# Assignment
Copy each line of the data below with the word "purple".
Recorded information Start Marker
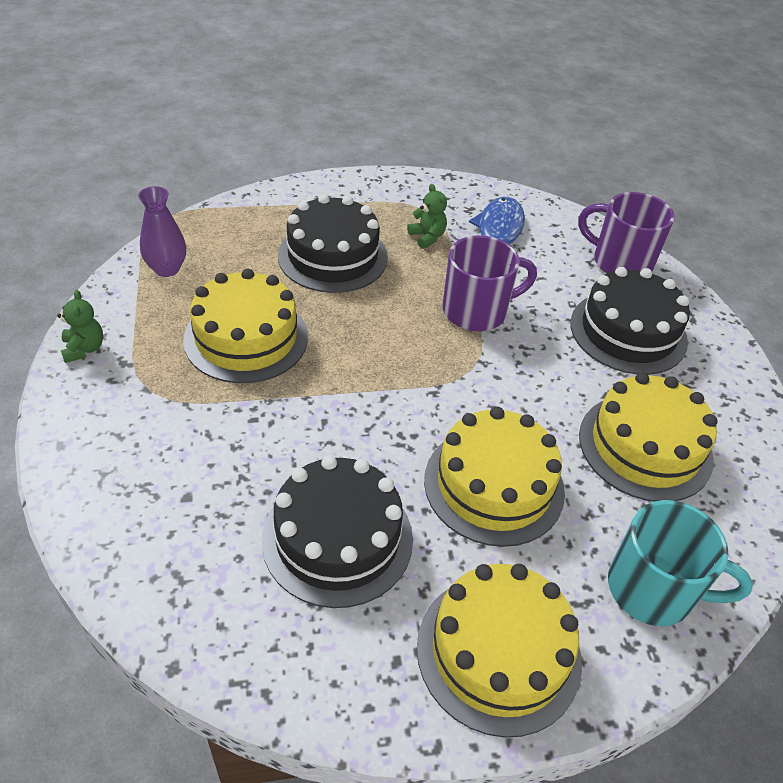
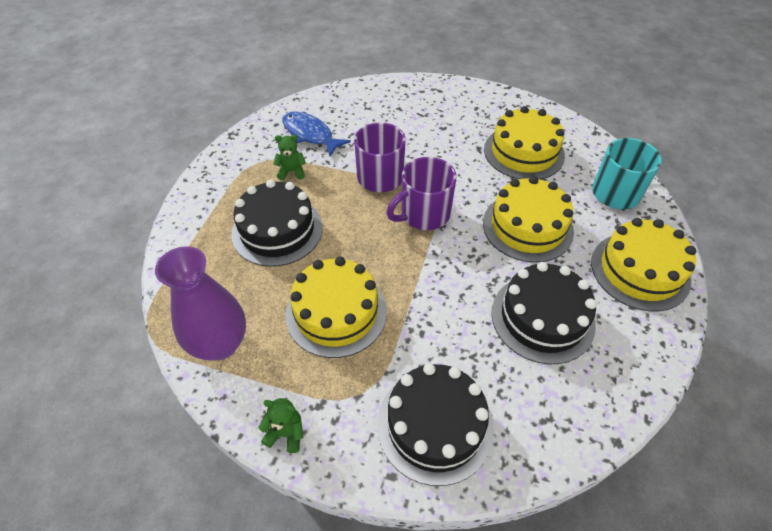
camera: 60 degrees left, 5 degrees up
purple vase [138,186,186,277] -> purple vase [155,246,246,361], size x1.61
black cake [570,267,690,375] -> black cake moved to [377,363,494,486]
purple mug [578,192,675,273] -> purple mug moved to [386,157,457,230]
Recorded information End Marker
# Task result
purple vase [138,186,186,277] -> purple vase [155,246,246,361], size x1.61
purple mug [578,192,675,273] -> purple mug moved to [386,157,457,230]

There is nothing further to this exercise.